YOUR GOAL: Please give back, word for word, each line from the start of the entries through the one in which "(318, 334) = (413, 350): pink" is found.

SOURCE DATA:
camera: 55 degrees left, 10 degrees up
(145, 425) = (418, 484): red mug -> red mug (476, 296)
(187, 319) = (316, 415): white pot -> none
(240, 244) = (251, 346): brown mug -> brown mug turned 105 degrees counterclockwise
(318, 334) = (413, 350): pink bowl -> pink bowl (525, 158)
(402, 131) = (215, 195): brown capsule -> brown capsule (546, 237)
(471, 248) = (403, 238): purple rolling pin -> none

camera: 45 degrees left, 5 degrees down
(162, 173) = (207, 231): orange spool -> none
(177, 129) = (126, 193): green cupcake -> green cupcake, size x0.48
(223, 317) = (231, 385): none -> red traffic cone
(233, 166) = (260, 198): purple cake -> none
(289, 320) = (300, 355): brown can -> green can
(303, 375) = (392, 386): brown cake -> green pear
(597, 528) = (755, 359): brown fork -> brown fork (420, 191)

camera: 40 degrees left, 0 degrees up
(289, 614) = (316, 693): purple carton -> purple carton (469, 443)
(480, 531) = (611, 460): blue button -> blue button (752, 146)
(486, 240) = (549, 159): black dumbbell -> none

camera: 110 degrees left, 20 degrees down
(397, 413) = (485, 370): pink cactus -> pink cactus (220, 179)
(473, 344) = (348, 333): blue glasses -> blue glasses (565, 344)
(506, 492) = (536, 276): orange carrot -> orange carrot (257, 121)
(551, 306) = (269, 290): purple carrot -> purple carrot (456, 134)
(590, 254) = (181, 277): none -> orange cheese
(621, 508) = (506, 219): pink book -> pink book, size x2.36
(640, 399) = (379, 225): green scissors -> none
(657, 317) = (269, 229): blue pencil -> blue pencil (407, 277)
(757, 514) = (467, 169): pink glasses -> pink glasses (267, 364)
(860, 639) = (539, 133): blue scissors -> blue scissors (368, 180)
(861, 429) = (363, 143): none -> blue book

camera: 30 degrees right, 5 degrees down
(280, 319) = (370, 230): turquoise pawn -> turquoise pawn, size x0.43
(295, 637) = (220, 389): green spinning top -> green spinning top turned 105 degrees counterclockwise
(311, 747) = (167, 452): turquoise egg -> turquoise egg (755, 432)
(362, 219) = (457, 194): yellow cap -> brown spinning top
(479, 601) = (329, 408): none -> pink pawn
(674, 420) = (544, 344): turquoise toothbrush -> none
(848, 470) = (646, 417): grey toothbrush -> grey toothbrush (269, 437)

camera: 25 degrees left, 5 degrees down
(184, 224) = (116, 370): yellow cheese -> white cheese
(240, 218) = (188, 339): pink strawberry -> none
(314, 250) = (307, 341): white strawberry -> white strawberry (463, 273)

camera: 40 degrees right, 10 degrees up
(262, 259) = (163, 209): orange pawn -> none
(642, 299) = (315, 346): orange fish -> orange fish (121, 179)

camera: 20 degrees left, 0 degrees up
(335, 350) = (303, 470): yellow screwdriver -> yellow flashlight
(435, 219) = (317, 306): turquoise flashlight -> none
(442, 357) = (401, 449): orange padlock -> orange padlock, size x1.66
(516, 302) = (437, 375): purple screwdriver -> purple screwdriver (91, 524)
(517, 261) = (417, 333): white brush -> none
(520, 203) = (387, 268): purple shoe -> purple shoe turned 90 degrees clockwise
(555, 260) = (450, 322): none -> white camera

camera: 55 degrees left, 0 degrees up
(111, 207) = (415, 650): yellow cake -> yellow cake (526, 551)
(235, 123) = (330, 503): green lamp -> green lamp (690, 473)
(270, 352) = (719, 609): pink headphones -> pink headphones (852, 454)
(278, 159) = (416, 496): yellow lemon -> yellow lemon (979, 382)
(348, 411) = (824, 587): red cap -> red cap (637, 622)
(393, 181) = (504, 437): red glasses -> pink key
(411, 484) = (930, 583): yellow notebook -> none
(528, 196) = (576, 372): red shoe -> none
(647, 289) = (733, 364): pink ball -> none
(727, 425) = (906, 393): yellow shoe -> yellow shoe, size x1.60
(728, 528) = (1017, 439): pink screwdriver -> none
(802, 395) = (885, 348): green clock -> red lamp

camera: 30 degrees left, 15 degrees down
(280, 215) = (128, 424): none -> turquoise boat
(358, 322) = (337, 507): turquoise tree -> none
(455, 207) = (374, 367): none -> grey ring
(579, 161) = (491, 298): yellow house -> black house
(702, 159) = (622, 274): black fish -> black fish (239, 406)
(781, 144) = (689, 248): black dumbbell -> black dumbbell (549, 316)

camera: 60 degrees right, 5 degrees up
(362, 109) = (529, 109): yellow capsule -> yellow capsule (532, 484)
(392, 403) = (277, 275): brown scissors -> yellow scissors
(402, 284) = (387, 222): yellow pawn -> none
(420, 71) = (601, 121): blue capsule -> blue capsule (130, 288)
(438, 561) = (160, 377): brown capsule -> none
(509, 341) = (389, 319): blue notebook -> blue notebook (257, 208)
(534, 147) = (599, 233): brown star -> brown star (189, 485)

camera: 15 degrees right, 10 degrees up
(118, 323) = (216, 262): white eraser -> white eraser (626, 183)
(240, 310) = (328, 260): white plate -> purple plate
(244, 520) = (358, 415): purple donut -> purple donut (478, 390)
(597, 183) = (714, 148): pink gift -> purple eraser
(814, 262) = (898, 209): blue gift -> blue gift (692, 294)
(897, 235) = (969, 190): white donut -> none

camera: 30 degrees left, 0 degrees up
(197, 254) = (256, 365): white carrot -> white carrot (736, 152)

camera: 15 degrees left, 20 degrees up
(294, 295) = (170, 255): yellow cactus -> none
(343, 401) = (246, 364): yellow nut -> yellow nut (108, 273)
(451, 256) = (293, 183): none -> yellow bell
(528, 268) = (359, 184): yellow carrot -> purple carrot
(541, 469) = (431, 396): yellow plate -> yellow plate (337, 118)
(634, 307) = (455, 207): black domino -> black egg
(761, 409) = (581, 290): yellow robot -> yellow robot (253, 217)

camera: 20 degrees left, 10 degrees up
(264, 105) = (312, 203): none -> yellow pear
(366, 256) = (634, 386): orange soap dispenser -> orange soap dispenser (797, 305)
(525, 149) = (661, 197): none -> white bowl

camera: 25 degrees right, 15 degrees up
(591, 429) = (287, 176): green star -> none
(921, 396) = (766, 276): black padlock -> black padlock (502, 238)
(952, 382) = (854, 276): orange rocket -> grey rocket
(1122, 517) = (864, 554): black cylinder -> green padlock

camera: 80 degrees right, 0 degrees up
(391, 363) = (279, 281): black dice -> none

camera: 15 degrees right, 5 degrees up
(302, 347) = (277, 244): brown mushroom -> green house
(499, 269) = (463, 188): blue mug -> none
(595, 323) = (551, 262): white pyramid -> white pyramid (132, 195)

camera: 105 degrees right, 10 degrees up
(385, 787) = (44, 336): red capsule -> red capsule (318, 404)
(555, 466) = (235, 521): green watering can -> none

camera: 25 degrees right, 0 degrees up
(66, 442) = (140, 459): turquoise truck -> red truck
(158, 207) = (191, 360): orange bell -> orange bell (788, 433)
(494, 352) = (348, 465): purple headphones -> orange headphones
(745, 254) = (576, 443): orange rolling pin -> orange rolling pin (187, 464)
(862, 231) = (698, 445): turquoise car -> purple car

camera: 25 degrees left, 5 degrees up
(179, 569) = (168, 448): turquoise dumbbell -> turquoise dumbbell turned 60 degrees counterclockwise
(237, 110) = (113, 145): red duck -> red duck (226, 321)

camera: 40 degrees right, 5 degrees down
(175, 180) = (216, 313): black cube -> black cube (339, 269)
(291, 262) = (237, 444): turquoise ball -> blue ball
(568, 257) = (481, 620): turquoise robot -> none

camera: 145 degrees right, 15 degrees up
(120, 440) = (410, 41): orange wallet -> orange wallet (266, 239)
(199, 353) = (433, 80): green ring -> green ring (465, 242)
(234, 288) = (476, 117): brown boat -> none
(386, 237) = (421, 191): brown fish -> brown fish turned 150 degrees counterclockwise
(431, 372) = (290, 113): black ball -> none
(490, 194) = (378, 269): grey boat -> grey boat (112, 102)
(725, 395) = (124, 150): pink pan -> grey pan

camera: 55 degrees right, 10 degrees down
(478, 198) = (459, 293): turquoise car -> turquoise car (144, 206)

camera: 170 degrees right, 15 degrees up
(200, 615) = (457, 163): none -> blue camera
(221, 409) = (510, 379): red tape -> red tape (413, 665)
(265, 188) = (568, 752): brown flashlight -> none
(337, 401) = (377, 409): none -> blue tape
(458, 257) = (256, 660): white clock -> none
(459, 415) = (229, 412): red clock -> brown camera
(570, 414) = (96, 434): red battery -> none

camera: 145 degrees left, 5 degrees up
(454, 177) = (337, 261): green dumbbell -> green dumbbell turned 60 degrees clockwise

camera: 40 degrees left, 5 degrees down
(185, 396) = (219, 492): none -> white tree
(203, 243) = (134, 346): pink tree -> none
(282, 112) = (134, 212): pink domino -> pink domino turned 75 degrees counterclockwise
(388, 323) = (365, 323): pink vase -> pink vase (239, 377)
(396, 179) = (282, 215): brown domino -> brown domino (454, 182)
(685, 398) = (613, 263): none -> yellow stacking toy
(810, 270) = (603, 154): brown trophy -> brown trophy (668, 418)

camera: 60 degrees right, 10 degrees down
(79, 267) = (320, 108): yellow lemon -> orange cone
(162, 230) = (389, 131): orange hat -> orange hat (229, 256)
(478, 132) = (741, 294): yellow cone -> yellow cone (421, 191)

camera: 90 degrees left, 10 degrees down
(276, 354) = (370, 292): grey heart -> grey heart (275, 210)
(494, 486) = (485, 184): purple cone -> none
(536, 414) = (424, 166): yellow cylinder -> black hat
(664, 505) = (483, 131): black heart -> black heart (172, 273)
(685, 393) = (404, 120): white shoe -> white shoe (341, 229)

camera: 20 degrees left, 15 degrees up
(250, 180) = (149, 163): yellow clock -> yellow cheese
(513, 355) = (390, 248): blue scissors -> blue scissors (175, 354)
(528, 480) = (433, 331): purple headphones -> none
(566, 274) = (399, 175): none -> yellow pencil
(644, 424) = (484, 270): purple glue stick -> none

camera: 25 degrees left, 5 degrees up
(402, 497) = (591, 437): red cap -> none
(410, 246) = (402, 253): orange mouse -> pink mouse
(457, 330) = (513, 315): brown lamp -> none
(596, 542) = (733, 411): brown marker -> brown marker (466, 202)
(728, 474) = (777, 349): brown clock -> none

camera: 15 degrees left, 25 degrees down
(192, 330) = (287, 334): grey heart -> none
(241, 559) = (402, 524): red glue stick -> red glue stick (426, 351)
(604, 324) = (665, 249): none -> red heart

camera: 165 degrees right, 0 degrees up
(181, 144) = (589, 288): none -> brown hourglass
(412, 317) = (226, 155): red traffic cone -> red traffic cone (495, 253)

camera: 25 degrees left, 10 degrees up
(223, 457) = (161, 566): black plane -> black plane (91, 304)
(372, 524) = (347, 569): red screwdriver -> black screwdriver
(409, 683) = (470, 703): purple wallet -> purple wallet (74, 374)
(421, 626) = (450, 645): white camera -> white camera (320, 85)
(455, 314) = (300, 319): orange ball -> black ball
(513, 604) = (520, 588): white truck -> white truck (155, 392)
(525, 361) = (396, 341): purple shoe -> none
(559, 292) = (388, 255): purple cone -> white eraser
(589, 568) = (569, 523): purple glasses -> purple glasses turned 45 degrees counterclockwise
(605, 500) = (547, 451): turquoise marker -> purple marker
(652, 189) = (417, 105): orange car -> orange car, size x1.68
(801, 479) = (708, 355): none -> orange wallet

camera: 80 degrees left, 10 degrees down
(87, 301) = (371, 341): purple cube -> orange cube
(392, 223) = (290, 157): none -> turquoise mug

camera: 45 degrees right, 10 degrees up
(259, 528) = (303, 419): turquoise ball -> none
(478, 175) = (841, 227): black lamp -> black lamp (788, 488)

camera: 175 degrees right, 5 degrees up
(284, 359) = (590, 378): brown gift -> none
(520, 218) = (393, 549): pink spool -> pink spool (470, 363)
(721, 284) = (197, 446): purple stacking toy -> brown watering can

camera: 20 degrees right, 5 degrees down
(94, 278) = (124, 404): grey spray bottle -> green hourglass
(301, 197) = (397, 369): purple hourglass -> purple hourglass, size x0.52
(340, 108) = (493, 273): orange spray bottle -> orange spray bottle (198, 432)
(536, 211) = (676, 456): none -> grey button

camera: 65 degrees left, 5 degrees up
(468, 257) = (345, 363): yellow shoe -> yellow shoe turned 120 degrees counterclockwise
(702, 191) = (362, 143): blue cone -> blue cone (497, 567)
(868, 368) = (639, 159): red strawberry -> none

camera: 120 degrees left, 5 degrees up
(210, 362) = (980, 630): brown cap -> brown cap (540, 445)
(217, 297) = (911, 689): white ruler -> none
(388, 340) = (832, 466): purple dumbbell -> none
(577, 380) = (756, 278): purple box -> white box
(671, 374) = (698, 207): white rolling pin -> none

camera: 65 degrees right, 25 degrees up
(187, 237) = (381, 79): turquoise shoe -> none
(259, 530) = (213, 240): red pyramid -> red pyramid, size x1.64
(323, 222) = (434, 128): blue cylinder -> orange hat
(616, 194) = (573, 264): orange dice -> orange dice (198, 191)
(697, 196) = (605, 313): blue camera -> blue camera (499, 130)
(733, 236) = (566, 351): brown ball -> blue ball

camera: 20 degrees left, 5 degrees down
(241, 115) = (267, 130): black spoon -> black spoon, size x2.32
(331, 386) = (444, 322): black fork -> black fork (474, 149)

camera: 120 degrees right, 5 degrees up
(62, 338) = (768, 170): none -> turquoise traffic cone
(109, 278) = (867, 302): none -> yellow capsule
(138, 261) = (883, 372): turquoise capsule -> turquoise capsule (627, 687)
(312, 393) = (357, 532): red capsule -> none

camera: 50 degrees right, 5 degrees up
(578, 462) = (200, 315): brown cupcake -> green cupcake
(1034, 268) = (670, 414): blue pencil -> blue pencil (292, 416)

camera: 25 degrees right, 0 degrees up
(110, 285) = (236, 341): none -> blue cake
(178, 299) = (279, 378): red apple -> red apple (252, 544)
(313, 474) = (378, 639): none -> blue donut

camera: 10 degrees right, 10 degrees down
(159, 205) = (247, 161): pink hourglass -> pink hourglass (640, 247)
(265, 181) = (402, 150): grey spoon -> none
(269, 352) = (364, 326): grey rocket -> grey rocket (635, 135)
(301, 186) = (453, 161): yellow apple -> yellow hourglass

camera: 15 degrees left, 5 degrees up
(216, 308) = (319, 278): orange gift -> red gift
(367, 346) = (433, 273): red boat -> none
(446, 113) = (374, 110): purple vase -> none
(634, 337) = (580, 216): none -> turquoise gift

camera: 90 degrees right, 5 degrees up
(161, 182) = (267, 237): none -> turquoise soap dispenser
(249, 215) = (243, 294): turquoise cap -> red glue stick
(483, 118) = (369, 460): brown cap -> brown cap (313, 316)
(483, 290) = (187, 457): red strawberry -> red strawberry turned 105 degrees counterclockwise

RESPONSE BELOW:
camera: 55 degrees left, 10 degrees up
(145, 425) = (418, 484): red mug -> red mug (476, 296)
(187, 319) = (316, 415): white pot -> none
(240, 244) = (251, 346): brown mug -> brown mug turned 105 degrees counterclockwise
(318, 334) = (413, 350): pink bowl -> pink bowl (525, 158)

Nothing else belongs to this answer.